▶ **INFORMATION PROVIDED**:
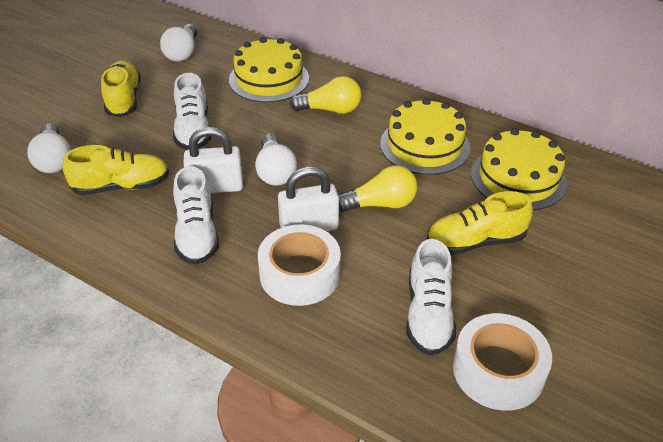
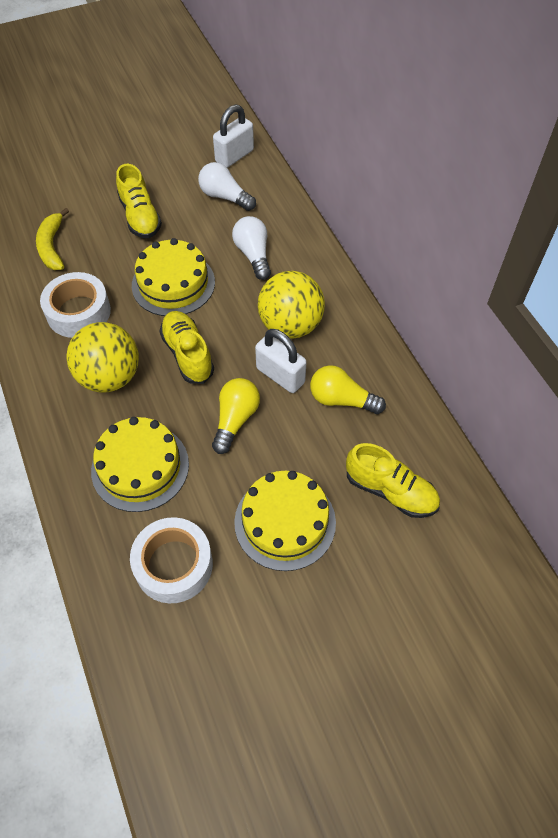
white light bulb: 3 -> 2
white shoe: 3 -> 0
yellow ball: 0 -> 2
yellow banana: 0 -> 1

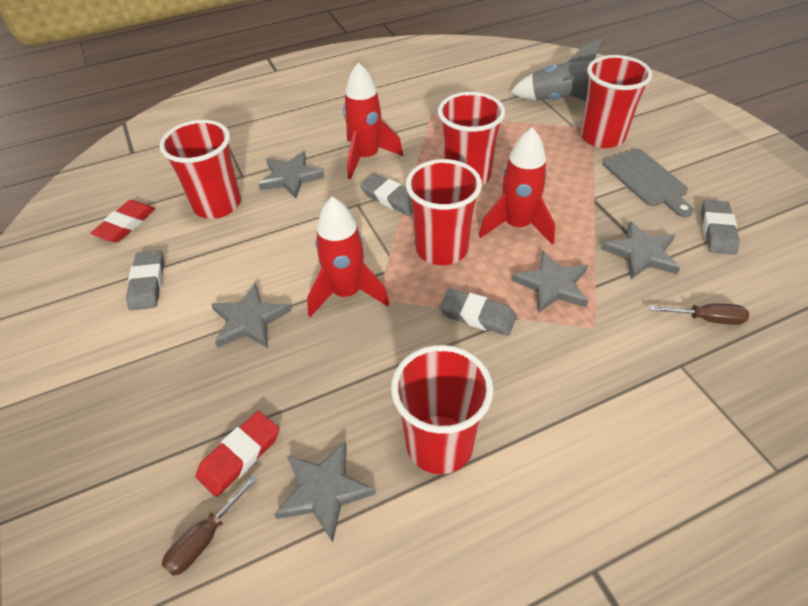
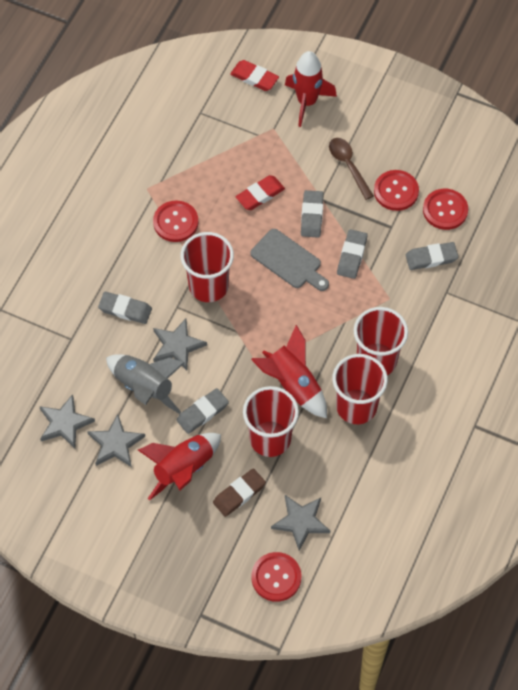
brown eraser: 0 -> 1
brown screwdriver: 2 -> 0
brown spoon: 0 -> 1
grey eraser: 4 -> 5
grey star: 5 -> 4
red button: 0 -> 4
red cup: 5 -> 4

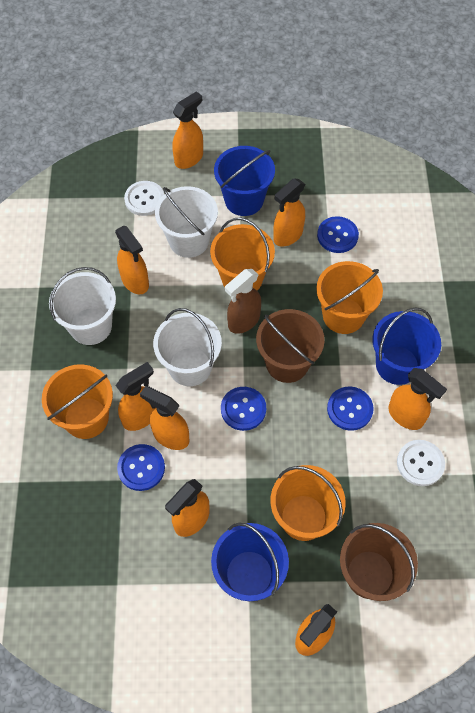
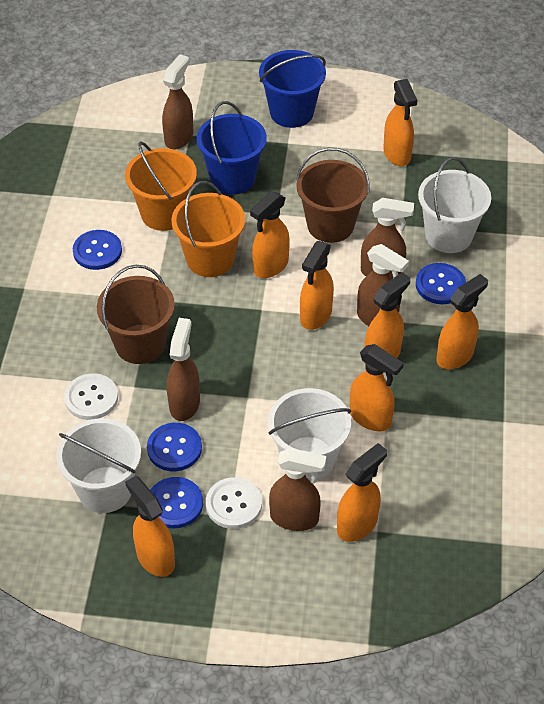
blue bucket: 3 -> 2
brown spray bottle: 1 -> 5
orange bucket: 4 -> 2

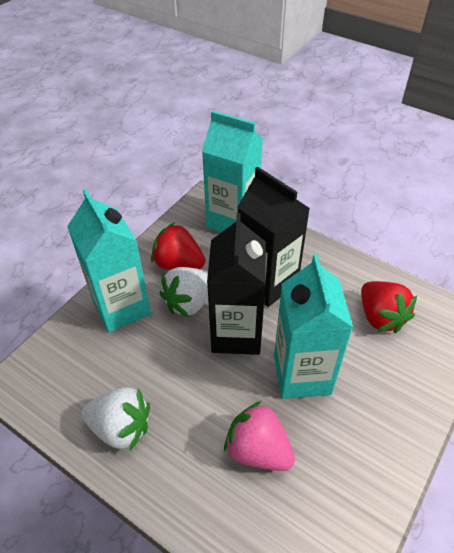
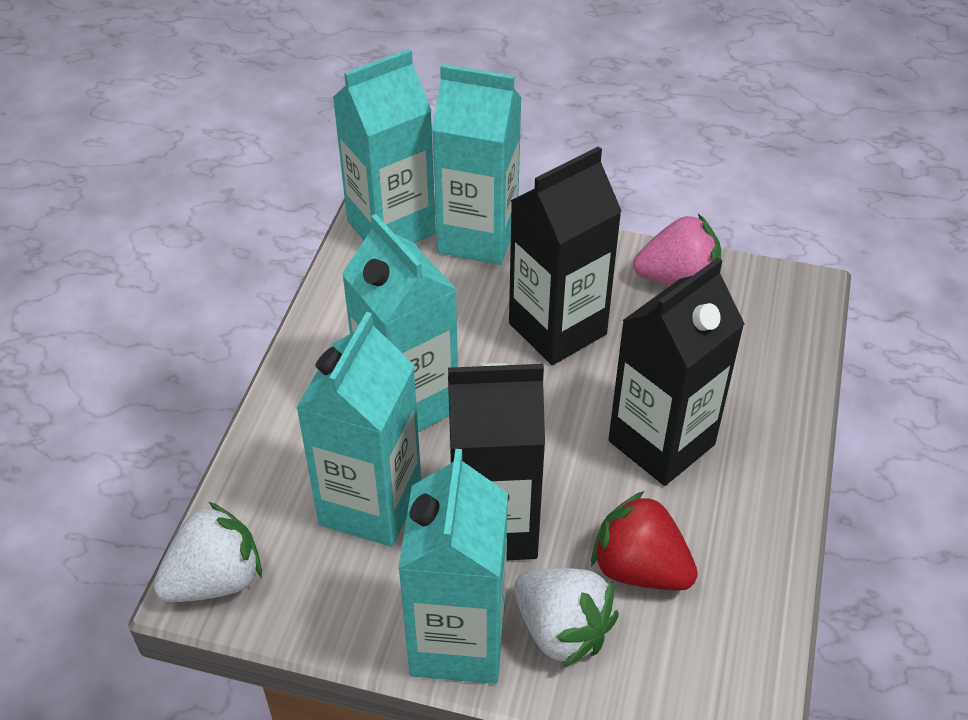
black carton: 2 -> 3
red strawberry: 2 -> 1
turquoise carton: 3 -> 5

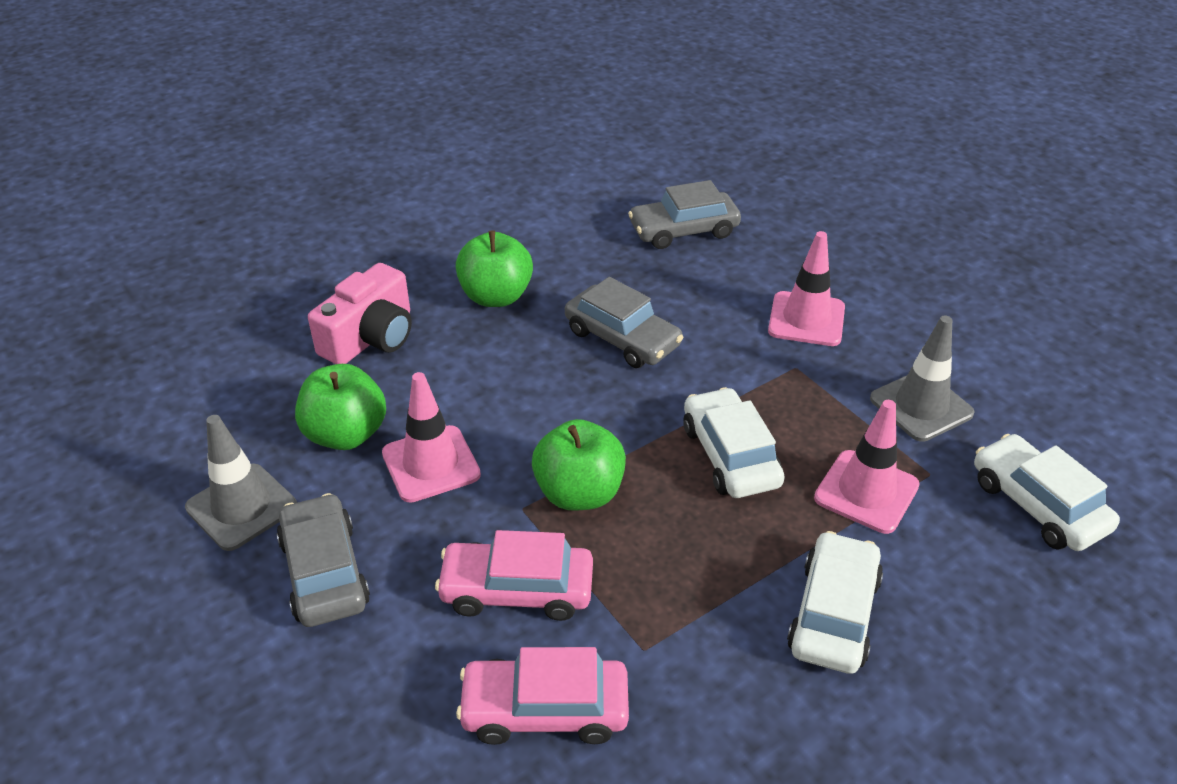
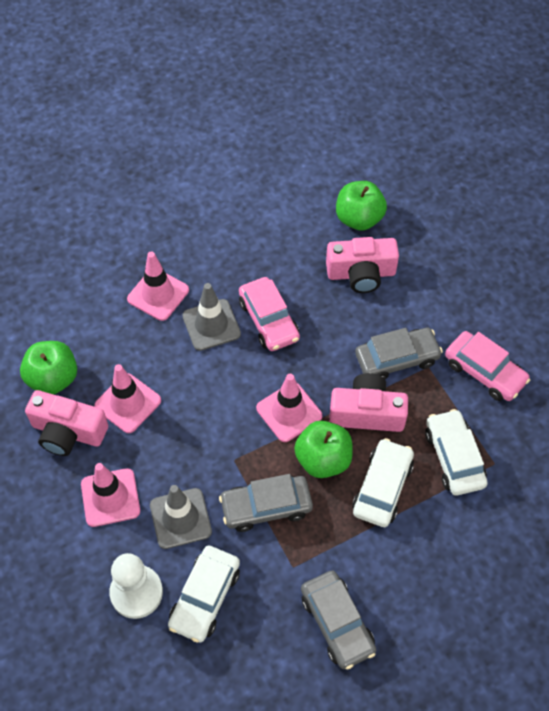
pink camera: 1 -> 3
pink traffic cone: 3 -> 4
white pawn: 0 -> 1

▶ **WHAT YOU ARE ASKED TO DO**: Exactly the lines from the one containing "brown spray bottle: 1 -> 5" to the end of the records above, both end lines included, are to be printed, and no pictures with them.

▶ **EXERCISE ANSWER**:
brown spray bottle: 1 -> 5
orange bucket: 4 -> 2

black carton: 2 -> 3
red strawberry: 2 -> 1
turquoise carton: 3 -> 5

pink camera: 1 -> 3
pink traffic cone: 3 -> 4
white pawn: 0 -> 1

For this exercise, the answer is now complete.